(Dataset records)
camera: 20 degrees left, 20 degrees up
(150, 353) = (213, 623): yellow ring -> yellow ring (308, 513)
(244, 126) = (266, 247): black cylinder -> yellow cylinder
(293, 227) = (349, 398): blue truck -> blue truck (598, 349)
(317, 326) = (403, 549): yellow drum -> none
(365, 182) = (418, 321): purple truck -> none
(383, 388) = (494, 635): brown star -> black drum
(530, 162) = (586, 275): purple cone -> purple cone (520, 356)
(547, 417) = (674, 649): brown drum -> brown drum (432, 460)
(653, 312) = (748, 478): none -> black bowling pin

...

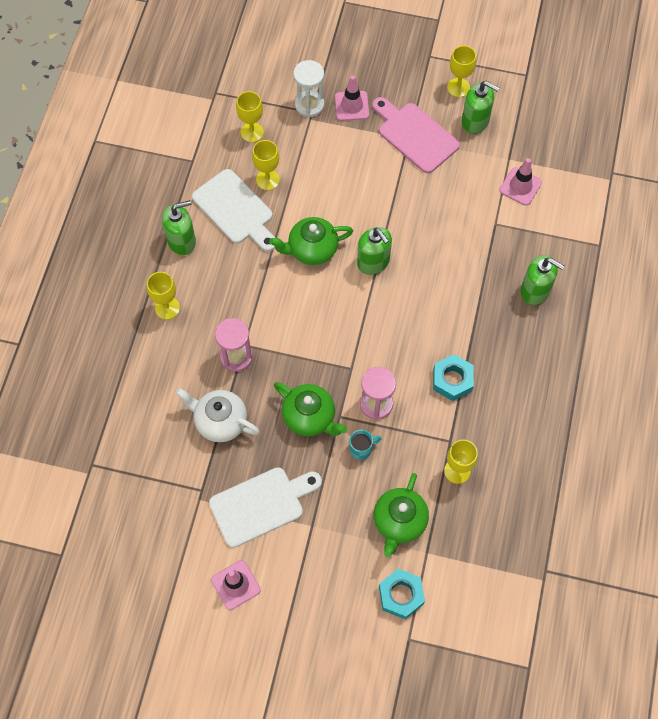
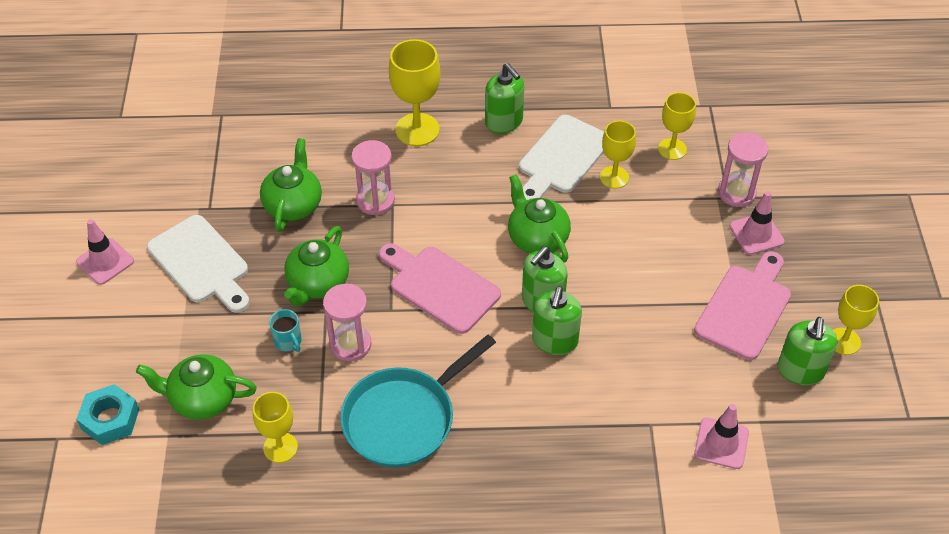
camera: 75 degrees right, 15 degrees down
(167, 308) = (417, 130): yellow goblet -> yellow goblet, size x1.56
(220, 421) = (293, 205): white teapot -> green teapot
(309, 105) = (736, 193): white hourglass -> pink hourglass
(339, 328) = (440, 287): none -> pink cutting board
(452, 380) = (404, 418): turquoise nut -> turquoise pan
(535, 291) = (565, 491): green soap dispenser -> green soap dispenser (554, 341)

• **Instructions to follow**: Lines with the word "yellow": copy each one from the data above.

• **Answer box**:
(150, 353) = (213, 623): yellow ring -> yellow ring (308, 513)
(244, 126) = (266, 247): black cylinder -> yellow cylinder
(317, 326) = (403, 549): yellow drum -> none
(167, 308) = (417, 130): yellow goblet -> yellow goblet, size x1.56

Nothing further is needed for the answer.